§ Task description
Copy out the complete listing, word for word.
----
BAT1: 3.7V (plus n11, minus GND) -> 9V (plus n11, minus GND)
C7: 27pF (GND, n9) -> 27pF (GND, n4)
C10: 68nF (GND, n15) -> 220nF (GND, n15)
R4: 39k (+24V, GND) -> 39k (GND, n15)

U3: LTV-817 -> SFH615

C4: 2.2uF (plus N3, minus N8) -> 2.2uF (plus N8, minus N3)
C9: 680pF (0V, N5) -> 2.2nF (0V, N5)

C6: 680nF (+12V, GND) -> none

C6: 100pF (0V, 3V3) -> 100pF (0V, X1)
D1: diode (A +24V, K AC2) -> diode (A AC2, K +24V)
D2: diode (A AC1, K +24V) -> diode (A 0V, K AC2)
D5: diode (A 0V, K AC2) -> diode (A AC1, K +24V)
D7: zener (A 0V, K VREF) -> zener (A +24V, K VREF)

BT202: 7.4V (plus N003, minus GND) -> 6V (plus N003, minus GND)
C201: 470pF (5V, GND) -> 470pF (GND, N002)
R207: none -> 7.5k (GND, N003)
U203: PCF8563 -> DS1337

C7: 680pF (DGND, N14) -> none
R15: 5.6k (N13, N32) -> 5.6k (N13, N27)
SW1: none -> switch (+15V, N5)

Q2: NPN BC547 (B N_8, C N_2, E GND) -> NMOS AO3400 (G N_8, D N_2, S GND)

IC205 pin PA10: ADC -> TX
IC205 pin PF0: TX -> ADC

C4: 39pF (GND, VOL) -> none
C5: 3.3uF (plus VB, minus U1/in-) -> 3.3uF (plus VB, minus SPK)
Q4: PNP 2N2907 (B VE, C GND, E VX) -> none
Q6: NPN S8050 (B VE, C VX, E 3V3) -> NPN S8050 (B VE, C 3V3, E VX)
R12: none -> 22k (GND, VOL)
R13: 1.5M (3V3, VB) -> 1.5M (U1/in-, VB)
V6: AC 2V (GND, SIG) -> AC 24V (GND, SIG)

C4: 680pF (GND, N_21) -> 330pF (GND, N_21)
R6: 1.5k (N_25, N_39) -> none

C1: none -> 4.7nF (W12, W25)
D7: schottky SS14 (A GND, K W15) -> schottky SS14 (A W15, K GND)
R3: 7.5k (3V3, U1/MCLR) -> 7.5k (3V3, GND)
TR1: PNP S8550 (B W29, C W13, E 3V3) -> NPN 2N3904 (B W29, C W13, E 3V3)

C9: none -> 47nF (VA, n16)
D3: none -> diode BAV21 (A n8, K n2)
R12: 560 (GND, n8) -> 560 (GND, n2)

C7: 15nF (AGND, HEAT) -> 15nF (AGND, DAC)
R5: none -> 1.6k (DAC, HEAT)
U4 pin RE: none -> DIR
----
§ Response to this exercise
BAT1: 3.7V (plus n11, minus GND) -> 9V (plus n11, minus GND)
C7: 27pF (GND, n9) -> 27pF (GND, n4)
C10: 68nF (GND, n15) -> 220nF (GND, n15)
R4: 39k (+24V, GND) -> 39k (GND, n15)

U3: LTV-817 -> SFH615

C4: 2.2uF (plus N3, minus N8) -> 2.2uF (plus N8, minus N3)
C9: 680pF (0V, N5) -> 2.2nF (0V, N5)

C6: 680nF (+12V, GND) -> none

C6: 100pF (0V, 3V3) -> 100pF (0V, X1)
D1: diode (A +24V, K AC2) -> diode (A AC2, K +24V)
D2: diode (A AC1, K +24V) -> diode (A 0V, K AC2)
D5: diode (A 0V, K AC2) -> diode (A AC1, K +24V)
D7: zener (A 0V, K VREF) -> zener (A +24V, K VREF)

BT202: 7.4V (plus N003, minus GND) -> 6V (plus N003, minus GND)
C201: 470pF (5V, GND) -> 470pF (GND, N002)
R207: none -> 7.5k (GND, N003)
U203: PCF8563 -> DS1337

C7: 680pF (DGND, N14) -> none
R15: 5.6k (N13, N32) -> 5.6k (N13, N27)
SW1: none -> switch (+15V, N5)

Q2: NPN BC547 (B N_8, C N_2, E GND) -> NMOS AO3400 (G N_8, D N_2, S GND)

IC205 pin PA10: ADC -> TX
IC205 pin PF0: TX -> ADC

C4: 39pF (GND, VOL) -> none
C5: 3.3uF (plus VB, minus U1/in-) -> 3.3uF (plus VB, minus SPK)
Q4: PNP 2N2907 (B VE, C GND, E VX) -> none
Q6: NPN S8050 (B VE, C VX, E 3V3) -> NPN S8050 (B VE, C 3V3, E VX)
R12: none -> 22k (GND, VOL)
R13: 1.5M (3V3, VB) -> 1.5M (U1/in-, VB)
V6: AC 2V (GND, SIG) -> AC 24V (GND, SIG)

C4: 680pF (GND, N_21) -> 330pF (GND, N_21)
R6: 1.5k (N_25, N_39) -> none

C1: none -> 4.7nF (W12, W25)
D7: schottky SS14 (A GND, K W15) -> schottky SS14 (A W15, K GND)
R3: 7.5k (3V3, U1/MCLR) -> 7.5k (3V3, GND)
TR1: PNP S8550 (B W29, C W13, E 3V3) -> NPN 2N3904 (B W29, C W13, E 3V3)

C9: none -> 47nF (VA, n16)
D3: none -> diode BAV21 (A n8, K n2)
R12: 560 (GND, n8) -> 560 (GND, n2)

C7: 15nF (AGND, HEAT) -> 15nF (AGND, DAC)
R5: none -> 1.6k (DAC, HEAT)
U4 pin RE: none -> DIR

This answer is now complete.